**TO DO:** Among these entries, how many lines contain "camera"? Say the number and nothing else.
╭─ EXERCISE INPUTS
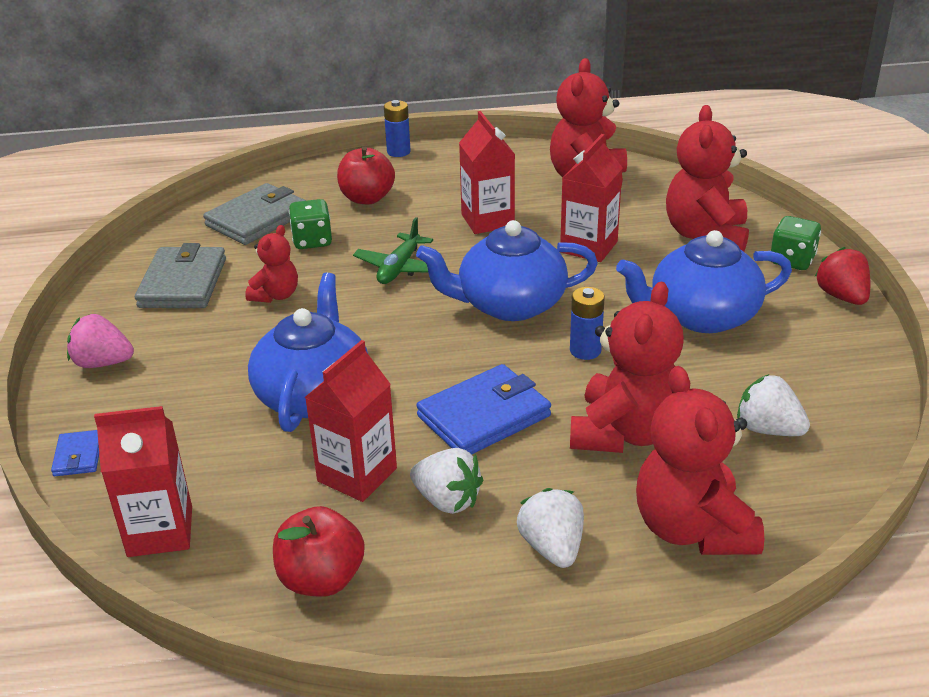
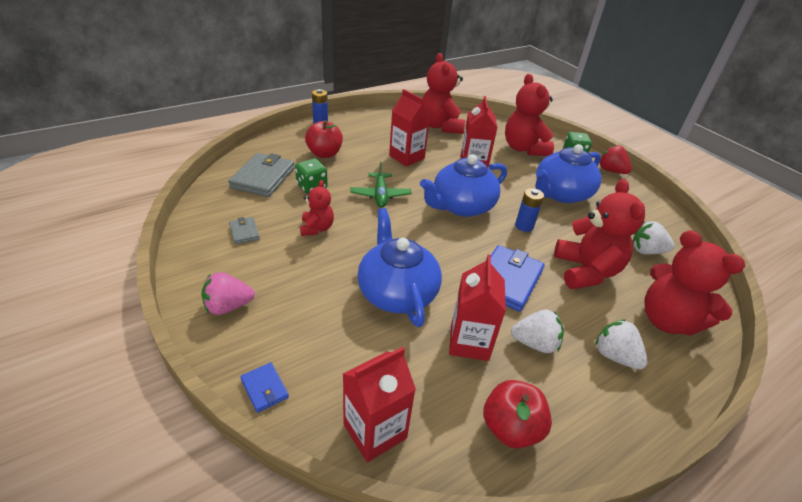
camera: 30 degrees left, 5 degrees up
grey wallet [135,243,226,308] -> grey wallet [229,217,260,244], size x0.49

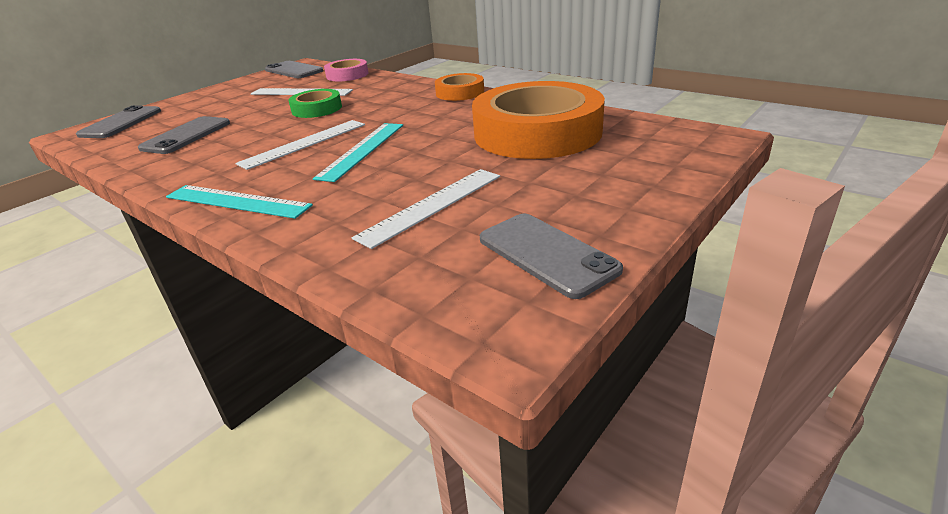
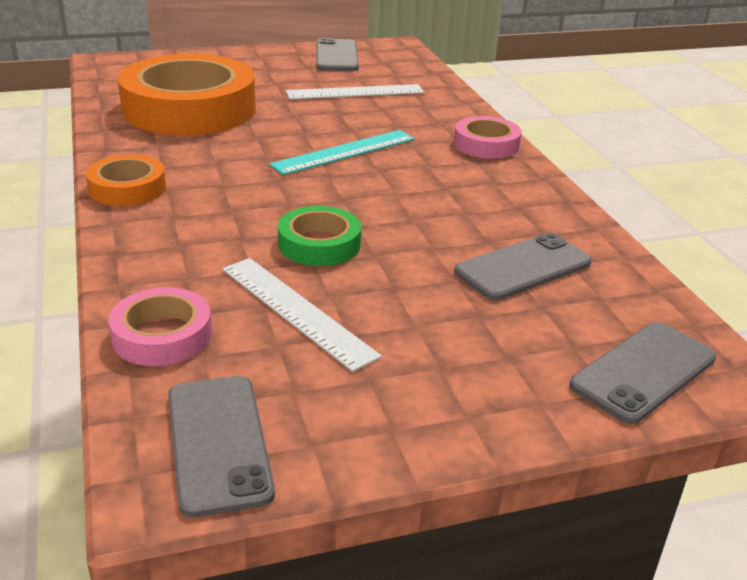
camera: 150 degrees left, 0 degrees up
turquoise ruler [166,185,313,219] -> pink tape [454,116,522,159]
white ruler [235,120,365,170] -> none

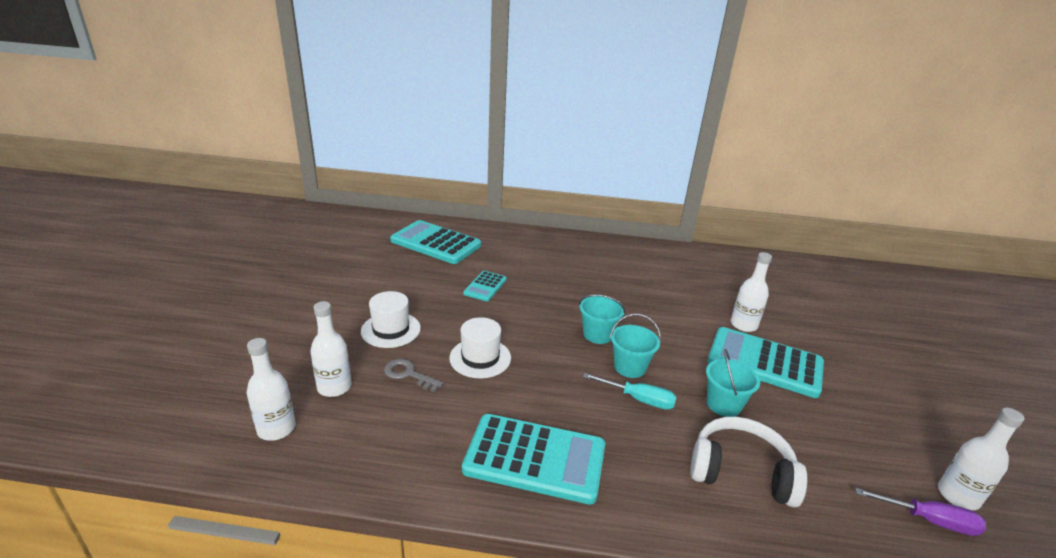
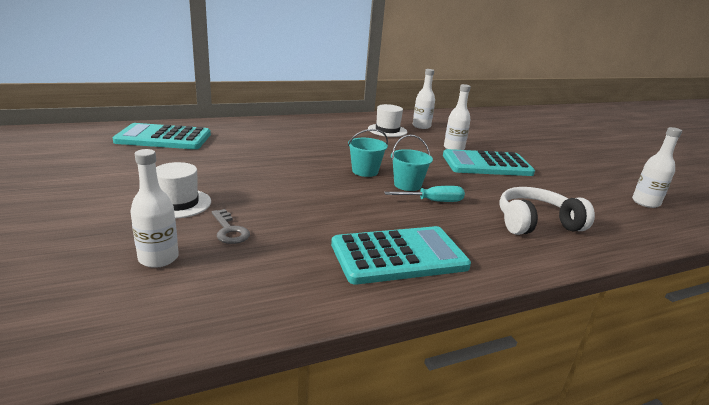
camera: 30 degrees left, 5 degrees down
white bottle [247,338,296,441] -> white bottle moved to [413,69,435,129]
grey key [384,359,443,392] -> grey key turned 120 degrees counterclockwise [212,209,250,244]
white hat [449,317,511,378] -> white hat moved to [368,104,407,137]
turquoise calculator [463,271,507,301] -> none
turquoise bucket [706,349,760,417] -> none
purple screwdriver [855,488,986,536] -> none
╰─
**SOLUTION TO THIS EXERCISE:** 3